OBJECTIF: Comptez les lignes des enregistrements où figure le mot « kern », puis donnez ce nombre, sans rien d'autre.

"""

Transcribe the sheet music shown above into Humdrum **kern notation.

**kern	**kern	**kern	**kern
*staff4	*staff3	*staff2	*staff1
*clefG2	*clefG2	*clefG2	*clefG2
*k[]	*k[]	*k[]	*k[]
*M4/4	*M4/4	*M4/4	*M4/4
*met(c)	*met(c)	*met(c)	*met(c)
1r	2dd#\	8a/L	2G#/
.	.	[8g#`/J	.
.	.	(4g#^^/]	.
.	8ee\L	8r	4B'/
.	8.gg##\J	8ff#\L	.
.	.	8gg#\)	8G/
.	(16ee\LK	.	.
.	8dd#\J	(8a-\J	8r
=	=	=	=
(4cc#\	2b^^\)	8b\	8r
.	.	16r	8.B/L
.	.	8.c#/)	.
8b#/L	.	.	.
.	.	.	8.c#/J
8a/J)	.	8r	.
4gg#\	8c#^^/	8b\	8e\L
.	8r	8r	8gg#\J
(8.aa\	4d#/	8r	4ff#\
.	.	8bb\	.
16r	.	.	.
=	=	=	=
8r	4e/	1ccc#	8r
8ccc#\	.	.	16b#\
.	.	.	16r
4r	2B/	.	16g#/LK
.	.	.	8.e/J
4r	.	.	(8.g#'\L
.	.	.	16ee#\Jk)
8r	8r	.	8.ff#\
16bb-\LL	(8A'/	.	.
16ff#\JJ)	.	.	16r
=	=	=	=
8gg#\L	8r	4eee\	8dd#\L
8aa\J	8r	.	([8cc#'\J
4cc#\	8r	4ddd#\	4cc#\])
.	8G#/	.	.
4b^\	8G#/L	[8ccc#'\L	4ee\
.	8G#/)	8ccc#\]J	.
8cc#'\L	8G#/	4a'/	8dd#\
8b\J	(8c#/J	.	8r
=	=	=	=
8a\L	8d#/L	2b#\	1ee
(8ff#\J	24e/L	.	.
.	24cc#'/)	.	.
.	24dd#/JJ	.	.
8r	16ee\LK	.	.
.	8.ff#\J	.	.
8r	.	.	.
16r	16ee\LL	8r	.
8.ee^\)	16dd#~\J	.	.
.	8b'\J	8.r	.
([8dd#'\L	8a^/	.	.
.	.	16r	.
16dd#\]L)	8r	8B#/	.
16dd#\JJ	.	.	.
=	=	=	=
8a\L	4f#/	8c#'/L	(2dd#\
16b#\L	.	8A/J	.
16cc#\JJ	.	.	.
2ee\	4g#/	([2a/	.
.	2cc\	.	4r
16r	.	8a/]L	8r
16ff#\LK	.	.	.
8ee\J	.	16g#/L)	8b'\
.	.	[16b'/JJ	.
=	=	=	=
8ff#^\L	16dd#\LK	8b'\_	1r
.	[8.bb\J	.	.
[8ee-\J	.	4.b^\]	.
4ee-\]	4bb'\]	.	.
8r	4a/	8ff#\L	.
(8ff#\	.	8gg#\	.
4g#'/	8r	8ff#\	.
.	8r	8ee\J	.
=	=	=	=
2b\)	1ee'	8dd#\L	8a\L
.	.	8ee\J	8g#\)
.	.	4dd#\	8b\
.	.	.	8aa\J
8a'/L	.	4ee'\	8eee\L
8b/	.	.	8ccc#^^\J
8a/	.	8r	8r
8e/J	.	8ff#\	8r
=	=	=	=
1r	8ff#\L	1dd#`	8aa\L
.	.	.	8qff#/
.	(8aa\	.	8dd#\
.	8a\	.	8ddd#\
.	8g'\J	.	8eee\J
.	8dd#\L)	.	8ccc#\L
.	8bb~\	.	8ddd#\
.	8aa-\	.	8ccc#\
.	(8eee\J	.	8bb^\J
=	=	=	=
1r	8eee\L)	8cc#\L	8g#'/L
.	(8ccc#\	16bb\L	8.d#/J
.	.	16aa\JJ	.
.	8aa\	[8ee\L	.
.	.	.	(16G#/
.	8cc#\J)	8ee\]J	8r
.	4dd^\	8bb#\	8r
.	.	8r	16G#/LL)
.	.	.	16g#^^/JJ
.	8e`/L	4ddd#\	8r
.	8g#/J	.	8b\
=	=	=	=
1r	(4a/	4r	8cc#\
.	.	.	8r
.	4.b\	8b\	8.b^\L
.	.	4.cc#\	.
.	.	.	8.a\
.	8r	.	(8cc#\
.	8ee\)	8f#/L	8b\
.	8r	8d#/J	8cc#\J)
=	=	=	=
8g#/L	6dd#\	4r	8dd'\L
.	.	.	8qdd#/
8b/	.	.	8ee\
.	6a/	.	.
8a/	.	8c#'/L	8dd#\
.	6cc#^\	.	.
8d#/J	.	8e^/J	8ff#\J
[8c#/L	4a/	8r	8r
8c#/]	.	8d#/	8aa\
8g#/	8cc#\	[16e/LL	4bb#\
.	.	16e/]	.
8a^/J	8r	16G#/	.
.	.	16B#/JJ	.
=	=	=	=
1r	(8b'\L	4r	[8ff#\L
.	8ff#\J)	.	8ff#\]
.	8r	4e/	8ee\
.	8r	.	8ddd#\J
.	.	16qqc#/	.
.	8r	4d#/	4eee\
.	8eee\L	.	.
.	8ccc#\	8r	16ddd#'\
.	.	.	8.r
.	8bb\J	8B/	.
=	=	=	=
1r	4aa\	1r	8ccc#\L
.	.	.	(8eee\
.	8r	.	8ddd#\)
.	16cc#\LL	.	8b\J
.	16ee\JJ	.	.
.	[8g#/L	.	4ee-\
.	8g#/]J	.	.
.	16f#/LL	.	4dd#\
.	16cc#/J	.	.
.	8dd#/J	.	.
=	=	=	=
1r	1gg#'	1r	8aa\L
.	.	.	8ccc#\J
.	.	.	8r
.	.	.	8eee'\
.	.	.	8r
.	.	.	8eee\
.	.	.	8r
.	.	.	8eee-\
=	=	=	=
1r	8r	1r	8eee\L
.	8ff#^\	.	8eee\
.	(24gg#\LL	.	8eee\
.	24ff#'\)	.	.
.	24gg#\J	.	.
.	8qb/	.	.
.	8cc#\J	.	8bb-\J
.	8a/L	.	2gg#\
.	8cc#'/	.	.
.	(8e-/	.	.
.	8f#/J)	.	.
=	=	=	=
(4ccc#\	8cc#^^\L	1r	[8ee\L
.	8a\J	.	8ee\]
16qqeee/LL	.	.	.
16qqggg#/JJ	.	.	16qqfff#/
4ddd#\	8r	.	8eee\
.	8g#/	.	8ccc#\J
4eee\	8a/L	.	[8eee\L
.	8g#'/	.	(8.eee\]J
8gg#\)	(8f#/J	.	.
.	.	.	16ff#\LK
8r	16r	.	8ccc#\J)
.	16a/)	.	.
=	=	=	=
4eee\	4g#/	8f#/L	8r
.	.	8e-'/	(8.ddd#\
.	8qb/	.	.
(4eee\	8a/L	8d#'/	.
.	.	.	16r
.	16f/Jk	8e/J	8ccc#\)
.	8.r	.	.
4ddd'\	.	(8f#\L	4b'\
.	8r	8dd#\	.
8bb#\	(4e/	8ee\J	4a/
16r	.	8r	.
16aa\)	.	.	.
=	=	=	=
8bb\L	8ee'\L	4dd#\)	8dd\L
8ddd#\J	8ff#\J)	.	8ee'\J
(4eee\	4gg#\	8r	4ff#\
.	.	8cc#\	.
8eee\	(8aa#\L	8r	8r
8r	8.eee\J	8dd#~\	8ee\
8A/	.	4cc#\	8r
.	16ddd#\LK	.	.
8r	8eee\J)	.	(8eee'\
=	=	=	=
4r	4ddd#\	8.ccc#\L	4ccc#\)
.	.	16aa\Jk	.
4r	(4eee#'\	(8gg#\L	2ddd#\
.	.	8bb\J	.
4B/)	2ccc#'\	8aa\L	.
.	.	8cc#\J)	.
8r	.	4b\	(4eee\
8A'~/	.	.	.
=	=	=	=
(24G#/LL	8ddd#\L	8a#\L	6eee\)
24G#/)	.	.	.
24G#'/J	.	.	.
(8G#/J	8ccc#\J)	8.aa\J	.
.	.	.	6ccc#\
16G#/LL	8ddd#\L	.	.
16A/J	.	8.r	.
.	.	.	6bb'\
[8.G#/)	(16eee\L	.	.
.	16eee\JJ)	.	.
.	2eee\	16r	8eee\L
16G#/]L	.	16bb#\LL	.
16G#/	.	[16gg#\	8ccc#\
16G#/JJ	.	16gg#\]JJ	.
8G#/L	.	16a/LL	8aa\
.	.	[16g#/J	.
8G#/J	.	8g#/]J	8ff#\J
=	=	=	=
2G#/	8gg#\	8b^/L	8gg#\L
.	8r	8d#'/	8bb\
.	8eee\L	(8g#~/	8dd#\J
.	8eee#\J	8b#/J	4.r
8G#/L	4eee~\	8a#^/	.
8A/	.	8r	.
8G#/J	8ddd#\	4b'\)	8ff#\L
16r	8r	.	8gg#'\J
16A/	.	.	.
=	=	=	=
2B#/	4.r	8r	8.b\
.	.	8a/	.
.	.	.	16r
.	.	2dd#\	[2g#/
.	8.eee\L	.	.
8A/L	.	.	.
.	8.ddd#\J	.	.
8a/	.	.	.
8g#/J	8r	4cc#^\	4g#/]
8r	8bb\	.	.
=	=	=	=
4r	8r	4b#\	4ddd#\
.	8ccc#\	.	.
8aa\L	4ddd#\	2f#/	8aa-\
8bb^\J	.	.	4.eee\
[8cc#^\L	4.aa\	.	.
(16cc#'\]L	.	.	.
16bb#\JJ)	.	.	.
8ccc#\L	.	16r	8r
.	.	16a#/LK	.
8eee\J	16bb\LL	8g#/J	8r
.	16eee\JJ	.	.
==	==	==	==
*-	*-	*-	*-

"""

RÉSULTAT OBTENU: 2